SUPPLIED INFORMATION ▸
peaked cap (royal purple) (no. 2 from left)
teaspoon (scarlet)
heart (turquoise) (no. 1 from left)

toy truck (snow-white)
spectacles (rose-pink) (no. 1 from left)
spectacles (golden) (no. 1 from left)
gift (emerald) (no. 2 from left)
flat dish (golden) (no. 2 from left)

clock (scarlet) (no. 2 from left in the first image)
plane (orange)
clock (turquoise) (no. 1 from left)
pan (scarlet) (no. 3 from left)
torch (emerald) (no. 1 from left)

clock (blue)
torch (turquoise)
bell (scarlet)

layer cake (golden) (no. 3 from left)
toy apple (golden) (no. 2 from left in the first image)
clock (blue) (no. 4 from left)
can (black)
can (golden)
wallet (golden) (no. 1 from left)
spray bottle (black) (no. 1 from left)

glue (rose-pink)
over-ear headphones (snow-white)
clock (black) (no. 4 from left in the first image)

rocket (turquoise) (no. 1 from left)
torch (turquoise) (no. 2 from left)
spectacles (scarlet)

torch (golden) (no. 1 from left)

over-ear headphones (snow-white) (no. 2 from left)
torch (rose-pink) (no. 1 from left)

DIRECTIONS ▸
Repeat all of the records verbatim, leaving nothing out.

OUTPUT FOR THIS TASK ▸
peaked cap (royal purple) (no. 2 from left)
teaspoon (scarlet)
heart (turquoise) (no. 1 from left)

toy truck (snow-white)
spectacles (rose-pink) (no. 1 from left)
spectacles (golden) (no. 1 from left)
gift (emerald) (no. 2 from left)
flat dish (golden) (no. 2 from left)

clock (scarlet) (no. 2 from left in the first image)
plane (orange)
clock (turquoise) (no. 1 from left)
pan (scarlet) (no. 3 from left)
torch (emerald) (no. 1 from left)

clock (blue)
torch (turquoise)
bell (scarlet)

layer cake (golden) (no. 3 from left)
toy apple (golden) (no. 2 from left in the first image)
clock (blue) (no. 4 from left)
can (black)
can (golden)
wallet (golden) (no. 1 from left)
spray bottle (black) (no. 1 from left)

glue (rose-pink)
over-ear headphones (snow-white)
clock (black) (no. 4 from left in the first image)

rocket (turquoise) (no. 1 from left)
torch (turquoise) (no. 2 from left)
spectacles (scarlet)

torch (golden) (no. 1 from left)

over-ear headphones (snow-white) (no. 2 from left)
torch (rose-pink) (no. 1 from left)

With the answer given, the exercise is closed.